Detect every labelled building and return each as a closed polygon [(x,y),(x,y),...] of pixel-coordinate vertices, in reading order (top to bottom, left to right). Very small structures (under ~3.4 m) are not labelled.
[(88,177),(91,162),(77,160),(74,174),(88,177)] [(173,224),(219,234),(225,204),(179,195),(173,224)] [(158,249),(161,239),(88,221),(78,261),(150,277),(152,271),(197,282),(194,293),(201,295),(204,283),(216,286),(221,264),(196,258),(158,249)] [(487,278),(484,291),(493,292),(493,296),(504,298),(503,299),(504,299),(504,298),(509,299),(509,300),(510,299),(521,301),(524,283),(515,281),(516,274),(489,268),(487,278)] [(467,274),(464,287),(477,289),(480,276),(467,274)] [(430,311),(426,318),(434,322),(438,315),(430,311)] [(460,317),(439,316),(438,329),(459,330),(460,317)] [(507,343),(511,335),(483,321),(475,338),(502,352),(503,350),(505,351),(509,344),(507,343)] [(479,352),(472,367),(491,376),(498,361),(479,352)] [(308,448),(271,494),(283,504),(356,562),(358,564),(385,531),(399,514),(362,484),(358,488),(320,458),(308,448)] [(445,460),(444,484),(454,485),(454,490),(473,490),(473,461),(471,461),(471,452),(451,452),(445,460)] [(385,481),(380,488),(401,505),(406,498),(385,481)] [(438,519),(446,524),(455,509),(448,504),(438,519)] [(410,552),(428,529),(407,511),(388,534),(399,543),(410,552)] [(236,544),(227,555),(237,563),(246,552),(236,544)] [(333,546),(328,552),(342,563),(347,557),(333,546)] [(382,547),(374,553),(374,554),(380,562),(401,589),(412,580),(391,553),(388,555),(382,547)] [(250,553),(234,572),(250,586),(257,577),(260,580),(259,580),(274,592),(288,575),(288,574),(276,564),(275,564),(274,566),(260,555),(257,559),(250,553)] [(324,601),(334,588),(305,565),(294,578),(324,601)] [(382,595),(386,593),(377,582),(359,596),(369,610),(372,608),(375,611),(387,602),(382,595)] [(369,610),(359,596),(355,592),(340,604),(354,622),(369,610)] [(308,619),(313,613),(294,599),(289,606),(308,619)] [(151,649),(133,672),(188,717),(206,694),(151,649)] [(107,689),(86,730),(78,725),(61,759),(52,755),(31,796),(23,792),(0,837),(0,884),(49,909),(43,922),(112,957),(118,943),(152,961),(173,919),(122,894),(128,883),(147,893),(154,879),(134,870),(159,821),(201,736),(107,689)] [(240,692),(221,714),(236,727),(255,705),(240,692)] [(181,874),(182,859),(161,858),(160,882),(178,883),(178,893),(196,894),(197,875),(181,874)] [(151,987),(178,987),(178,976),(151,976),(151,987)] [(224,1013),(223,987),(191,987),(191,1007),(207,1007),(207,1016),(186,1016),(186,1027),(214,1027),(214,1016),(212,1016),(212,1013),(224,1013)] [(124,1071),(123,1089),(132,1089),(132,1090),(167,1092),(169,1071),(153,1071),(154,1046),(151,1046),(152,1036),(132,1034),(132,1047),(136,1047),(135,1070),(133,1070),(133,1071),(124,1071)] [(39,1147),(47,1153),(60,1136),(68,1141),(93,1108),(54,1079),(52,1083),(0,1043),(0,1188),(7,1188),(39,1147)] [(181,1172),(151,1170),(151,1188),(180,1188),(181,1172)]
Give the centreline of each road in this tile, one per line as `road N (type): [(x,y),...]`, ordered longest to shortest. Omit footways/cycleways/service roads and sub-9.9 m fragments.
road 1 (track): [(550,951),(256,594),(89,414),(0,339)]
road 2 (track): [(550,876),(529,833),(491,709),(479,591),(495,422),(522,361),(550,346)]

* ABOUT THIS TASK
Take the line that contains "Give the centreline" and every line after it in the material above. Set those lines down exactly and nothing more.

* EXERCISE SOLUTION
Give the centreline of each road in this tile, one per line as `road N (type): [(x,y),...]`, ordered longest to shortest. Omit footways/cycleways/service roads and sub-9.9 m fragments.
road 1 (track): [(550,951),(256,594),(89,414),(0,339)]
road 2 (track): [(550,876),(529,833),(491,709),(479,591),(495,422),(522,361),(550,346)]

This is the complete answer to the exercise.